## Records to use
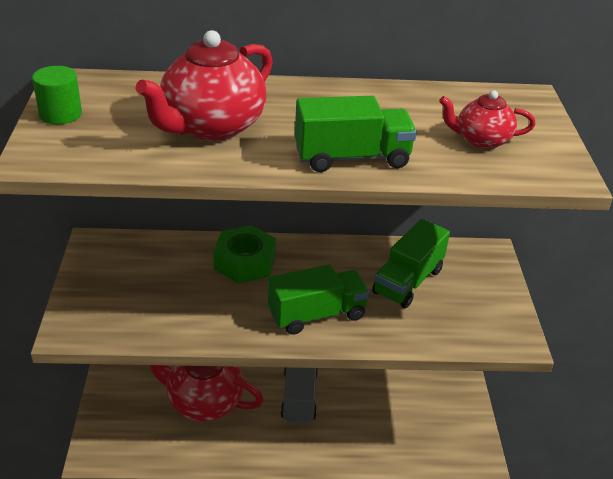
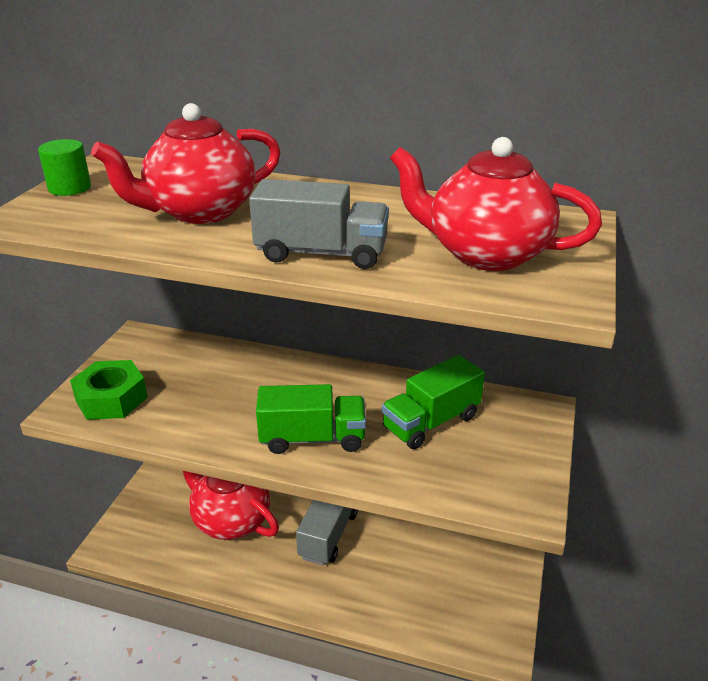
camera: 20 degrees right, 5 degrees down
(245, 262) = (268, 375): green nut -> green nut (111, 399)
(352, 158) = (321, 254): green truck -> grey truck
(481, 140) = (486, 254): red teapot -> red teapot, size x1.80

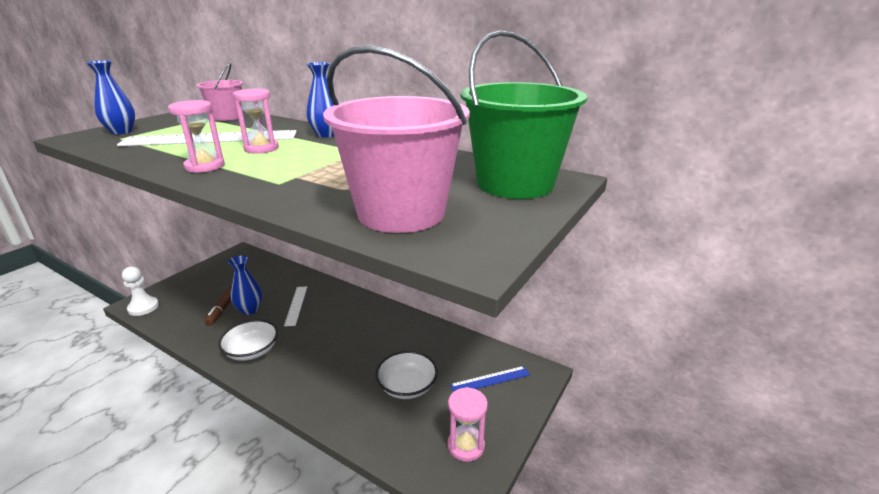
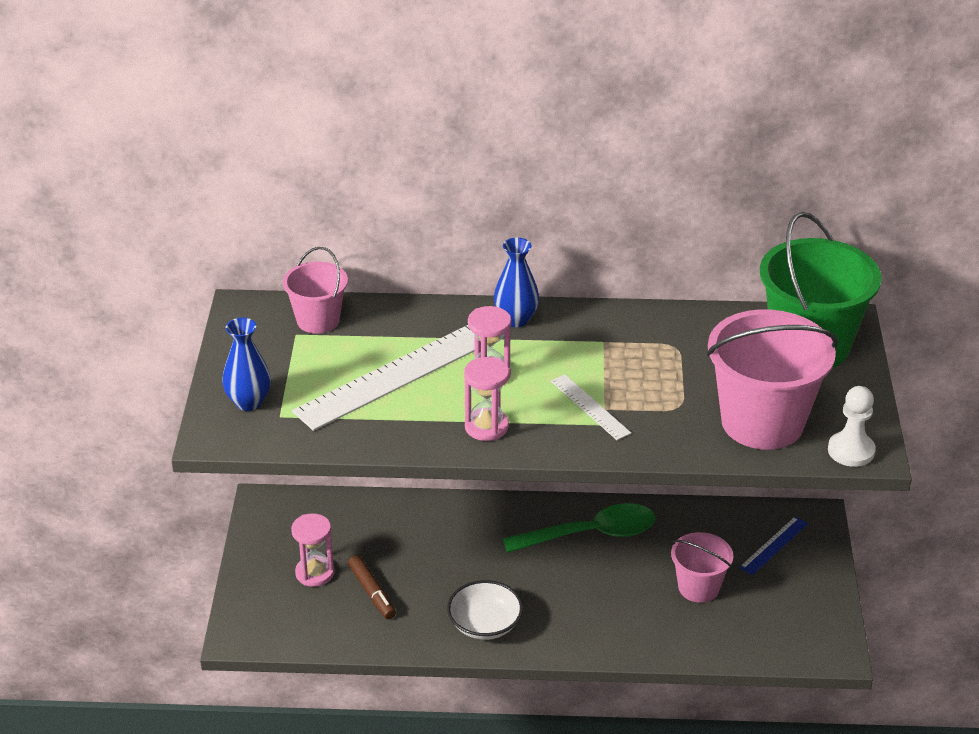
camera: 30 degrees left, 10 degrees up
(143, 307) = (259, 635): white pawn -> white pawn (851, 451)
(250, 310) = (409, 579): blue vase -> none
(296, 305) = (461, 549): white ruler -> white ruler (590, 407)
(375, 325) = (591, 534): none -> green spoon
(407, 386) = (698, 587): white bowl -> pink bucket
(466, 446) = (804, 617): pink hourglass -> pink hourglass (315, 573)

## Task requirements
Read through the entries above, and wherever a line holds the string "white", copy it.

## Answer section
(143, 307) = (259, 635): white pawn -> white pawn (851, 451)
(296, 305) = (461, 549): white ruler -> white ruler (590, 407)
(407, 386) = (698, 587): white bowl -> pink bucket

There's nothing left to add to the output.